Revision tracking records:
────────────────────────────────────────

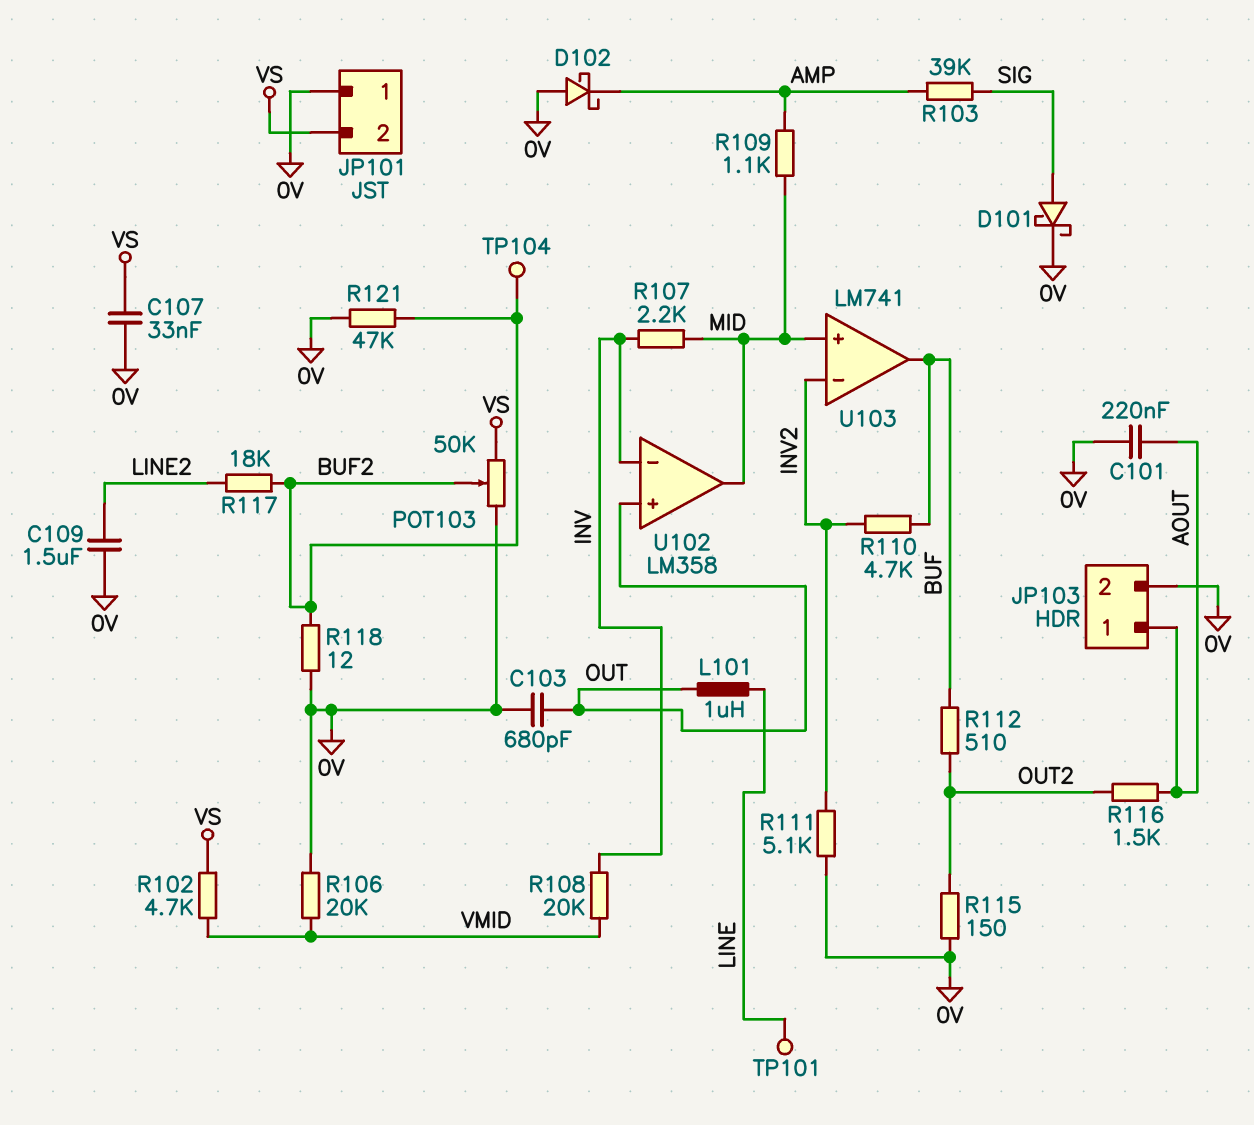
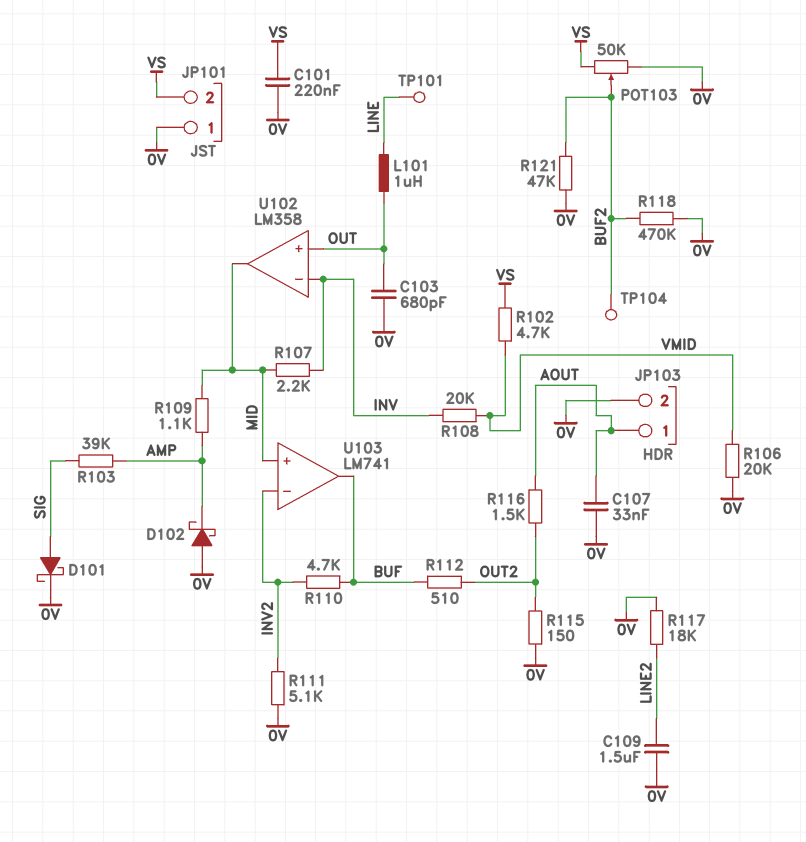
C101: 220nF (0V, AOUT) -> 220nF (0V, VS)
C107: 33nF (0V, VS) -> 33nF (0V, AOUT)
R117: 18k (BUF2, LINE2) -> 18k (0V, LINE2)
R118: 12 (0V, BUF2) -> 470k (0V, BUF2)

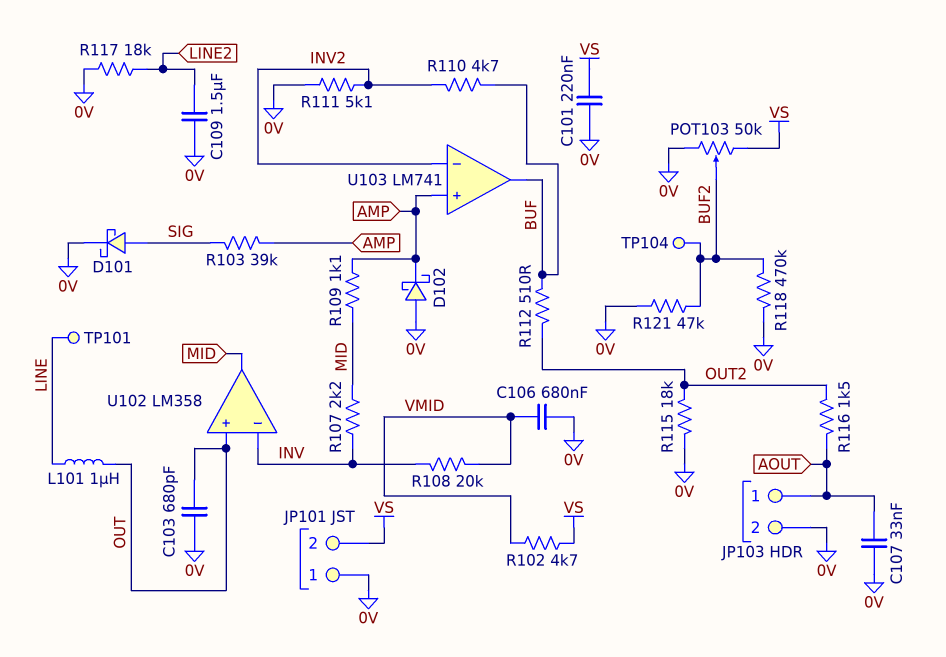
C106: none -> 680nF (0V, VMID)
R106: 20k (0V, VMID) -> none
R115: 150 (0V, OUT2) -> 18k (0V, OUT2)
U103 pin in+: MID -> AMP

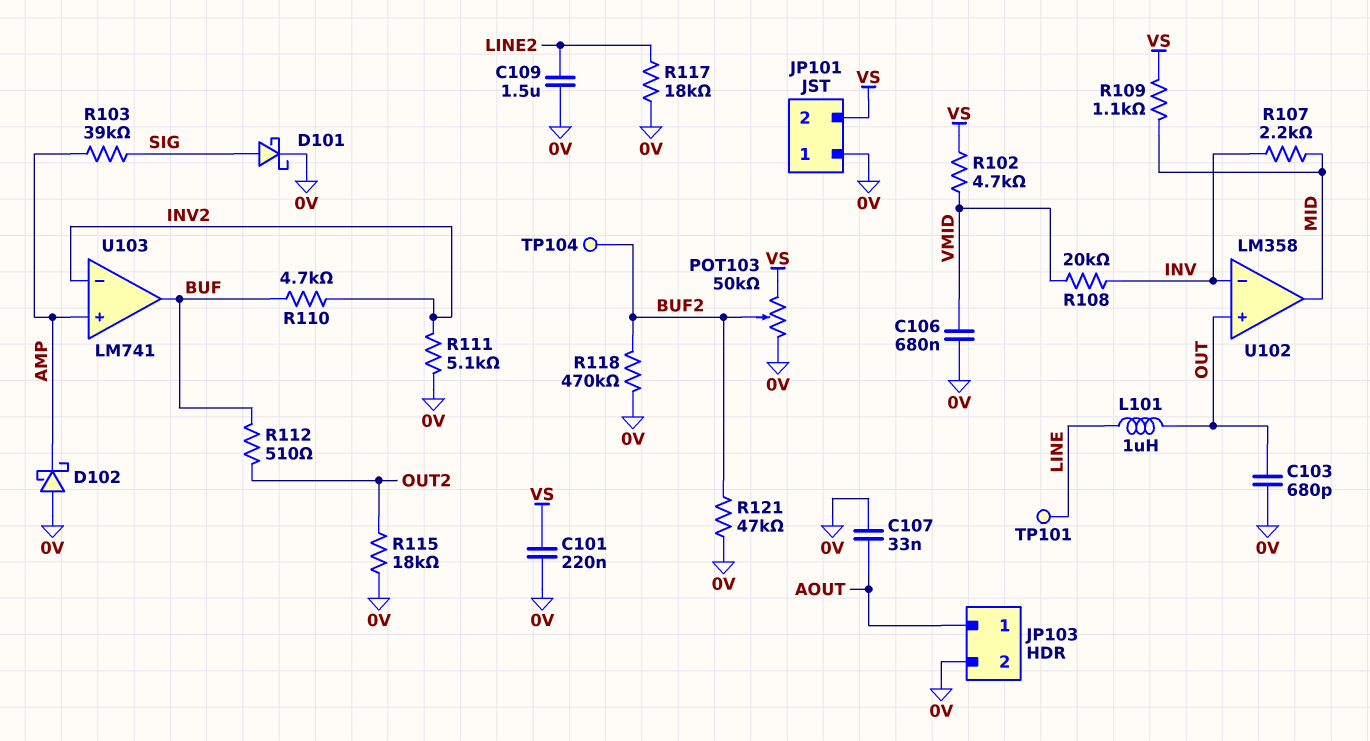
R109: 1.1k (AMP, MID) -> 1.1k (MID, VS)
R116: 1.5k (AOUT, OUT2) -> none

────────────────────────────────────────

### Exercise instructions
Please transcribe, with no additions, the lines starting at the one that contains "R118: 12 (0V, BUF2) -> 470k (0V, BUF2)" and running through the last line of the entries, inclusive. Leave the pictures out.

### Answer for the task
R118: 12 (0V, BUF2) -> 470k (0V, BUF2)

C106: none -> 680nF (0V, VMID)
R106: 20k (0V, VMID) -> none
R115: 150 (0V, OUT2) -> 18k (0V, OUT2)
U103 pin in+: MID -> AMP

R109: 1.1k (AMP, MID) -> 1.1k (MID, VS)
R116: 1.5k (AOUT, OUT2) -> none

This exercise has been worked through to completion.